#### [What is needed]
Reproduce, exactly and in full, the records that follow, minus any pictures.
Dataset content section start
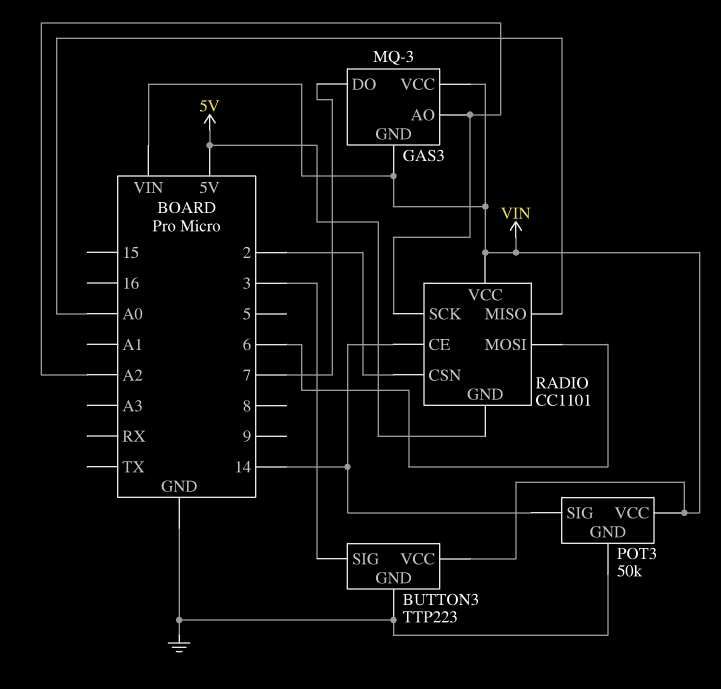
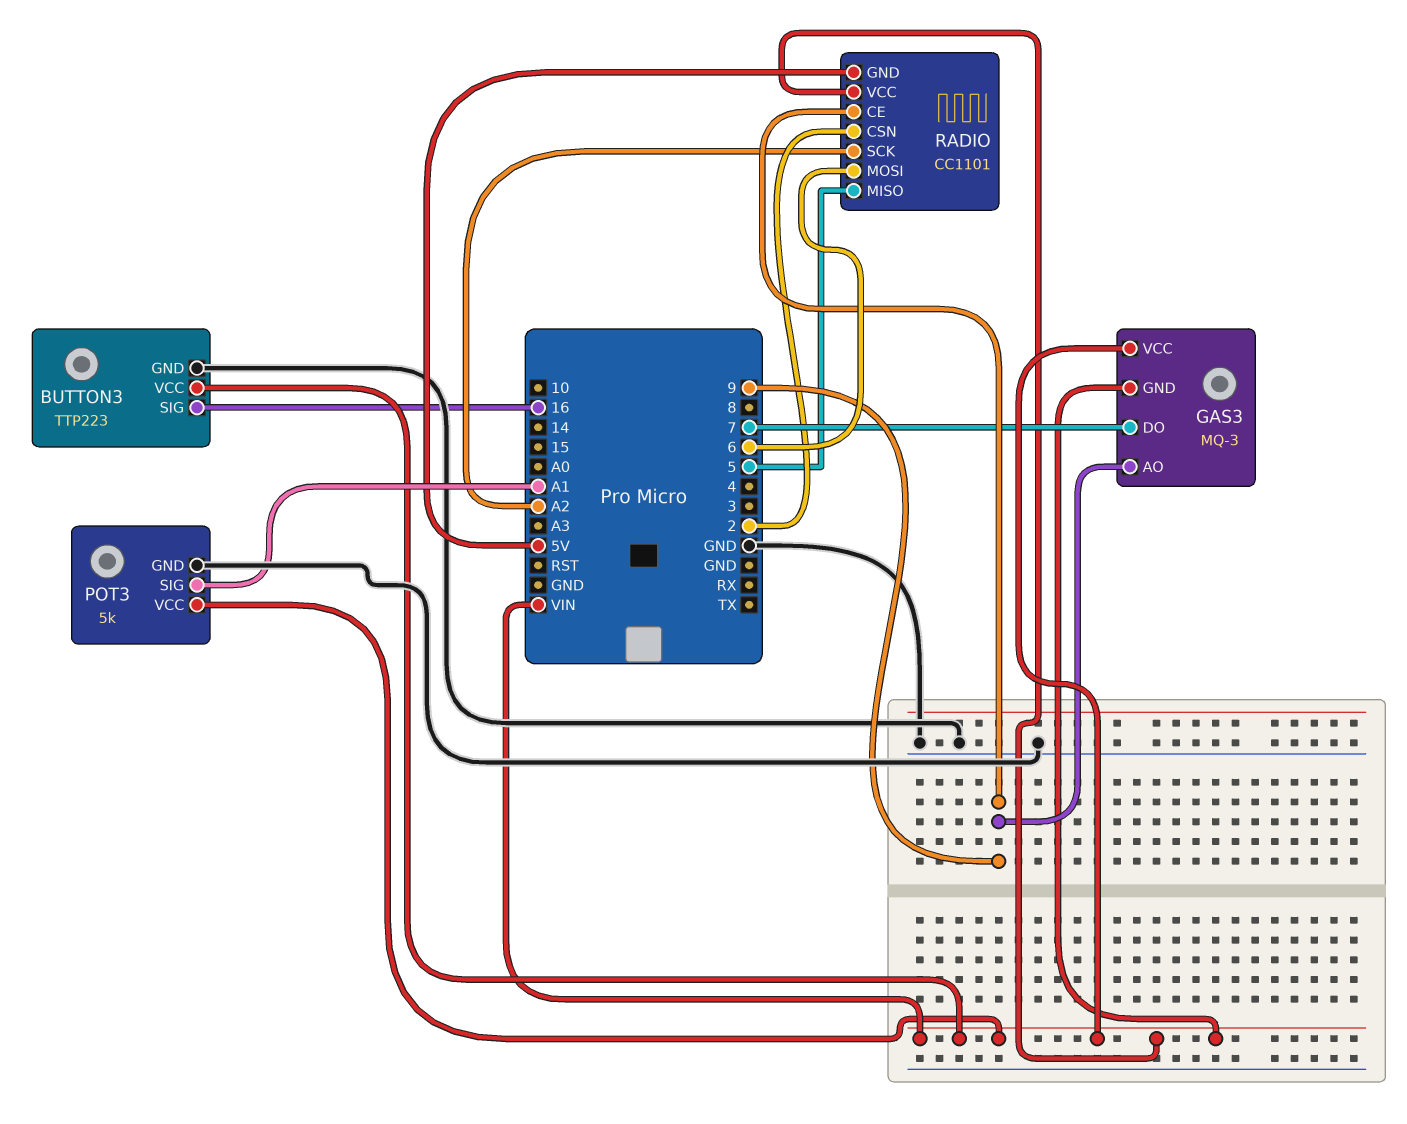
BUTTON3 pin SIG: 3 -> 16
GAS3 pin AO: A2 -> 9
POT3: 50k -> 5k
POT3 pin SIG: 14 -> A1
RADIO pin CE: 14 -> 9
RADIO pin MISO: A0 -> 5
Dataset content section end
#### [Answer section]
BUTTON3 pin SIG: 3 -> 16
GAS3 pin AO: A2 -> 9
POT3: 50k -> 5k
POT3 pin SIG: 14 -> A1
RADIO pin CE: 14 -> 9
RADIO pin MISO: A0 -> 5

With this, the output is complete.